What you will do: Write out exactly the lines below that run from the one containing "red trophy [270,159,310,234]" through the one containing "green padlock [597,277,664,346]", both included, with no other lines.

[[ Records for the exercise open ]]

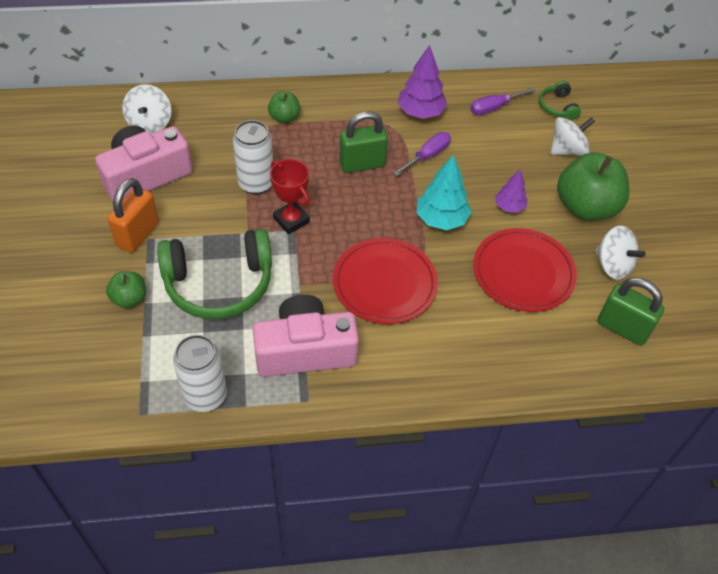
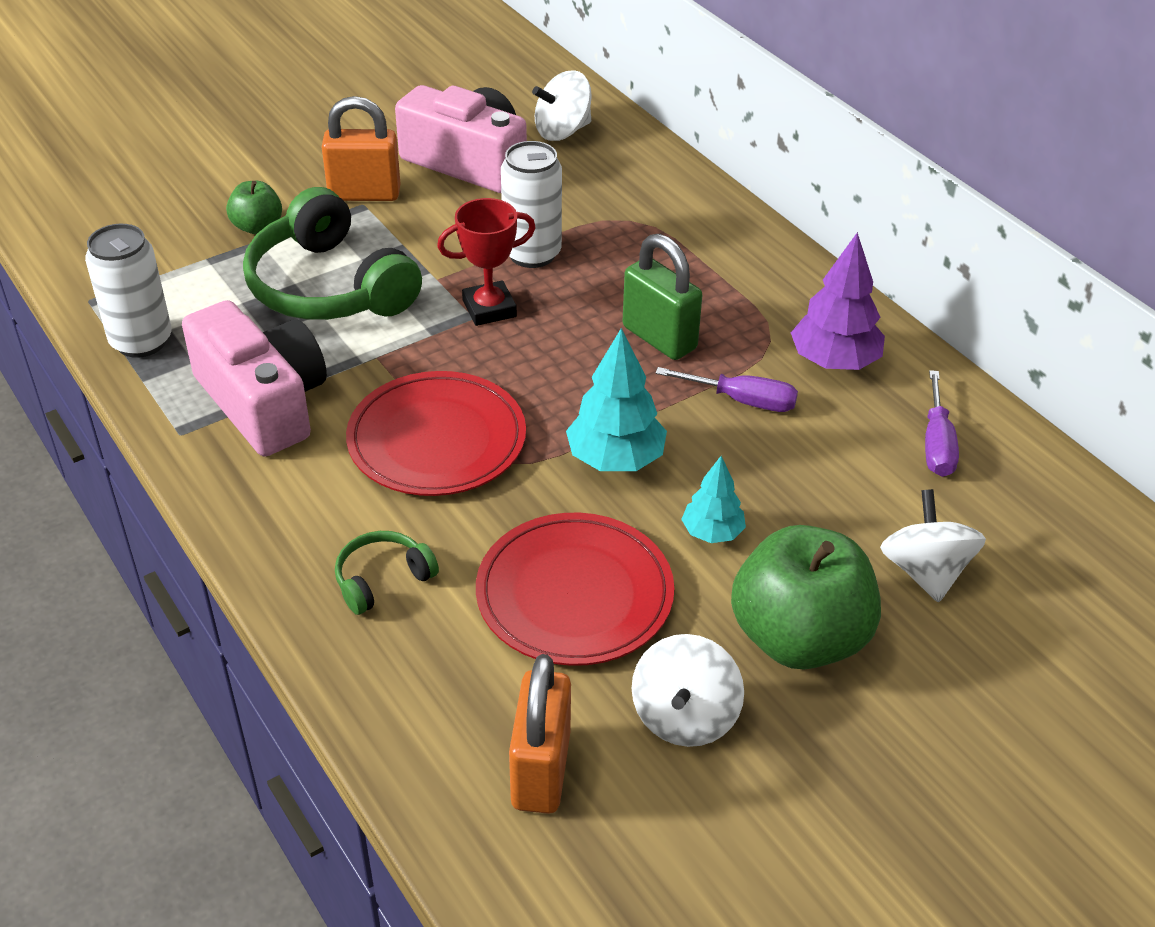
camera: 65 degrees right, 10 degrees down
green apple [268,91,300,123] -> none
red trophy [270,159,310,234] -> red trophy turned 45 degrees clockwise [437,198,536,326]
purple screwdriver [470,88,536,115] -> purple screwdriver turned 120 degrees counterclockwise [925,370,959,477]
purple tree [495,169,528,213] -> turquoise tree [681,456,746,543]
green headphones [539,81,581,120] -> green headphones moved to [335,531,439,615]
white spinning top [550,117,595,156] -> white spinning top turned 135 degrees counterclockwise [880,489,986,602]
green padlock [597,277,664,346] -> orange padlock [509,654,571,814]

[[ Records for the exercise closed ]]
[[ Records for the exercise open ]]

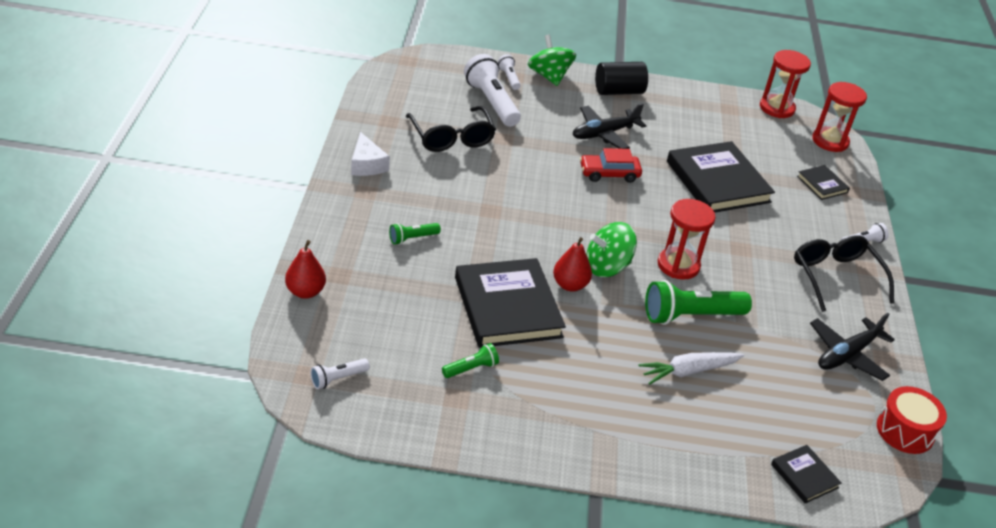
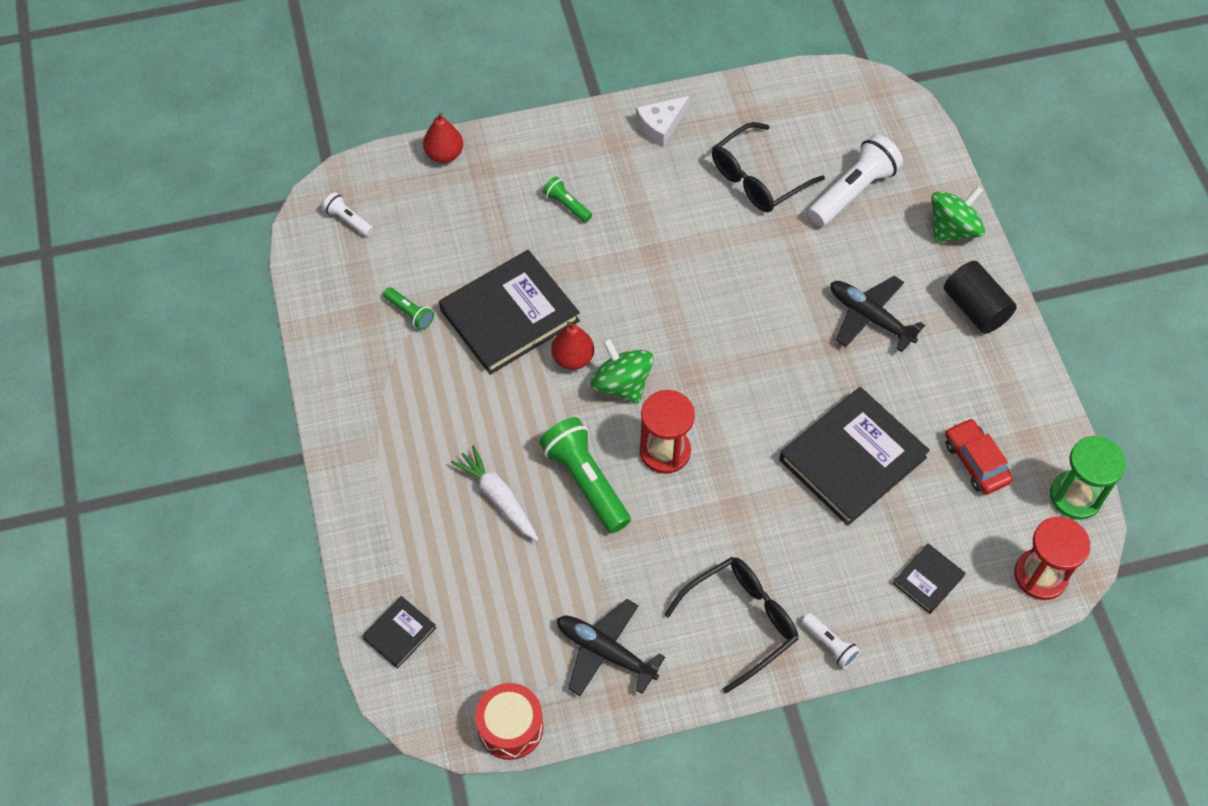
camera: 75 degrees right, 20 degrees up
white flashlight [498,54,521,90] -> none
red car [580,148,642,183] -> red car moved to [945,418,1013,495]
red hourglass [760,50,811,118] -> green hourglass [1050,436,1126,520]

[[ Records for the exercise closed ]]
[[ Records for the exercise open ]]

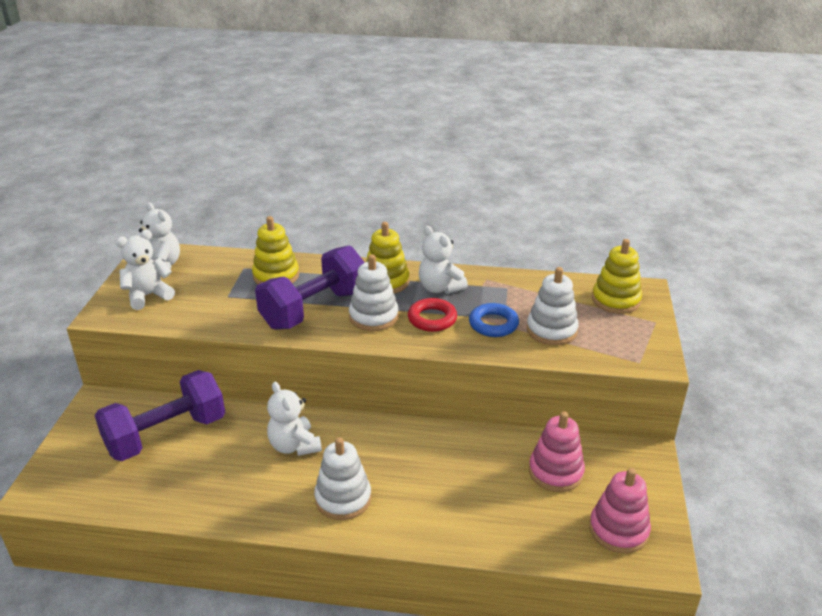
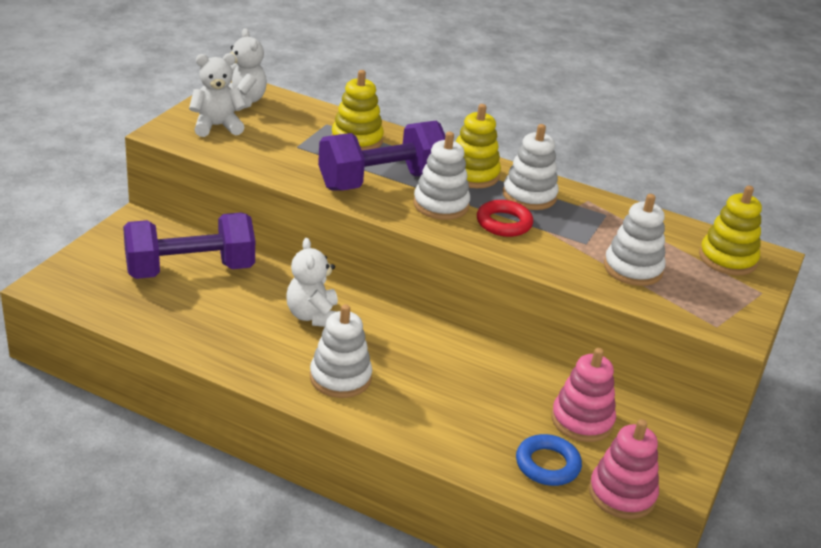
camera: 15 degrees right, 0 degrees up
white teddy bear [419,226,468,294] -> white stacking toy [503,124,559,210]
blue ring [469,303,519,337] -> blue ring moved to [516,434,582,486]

[[ Records for the exercise closed ]]

Your solution:
red trophy [270,159,310,234] -> red trophy turned 45 degrees clockwise [437,198,536,326]
purple screwdriver [470,88,536,115] -> purple screwdriver turned 120 degrees counterclockwise [925,370,959,477]
purple tree [495,169,528,213] -> turquoise tree [681,456,746,543]
green headphones [539,81,581,120] -> green headphones moved to [335,531,439,615]
white spinning top [550,117,595,156] -> white spinning top turned 135 degrees counterclockwise [880,489,986,602]
green padlock [597,277,664,346] -> orange padlock [509,654,571,814]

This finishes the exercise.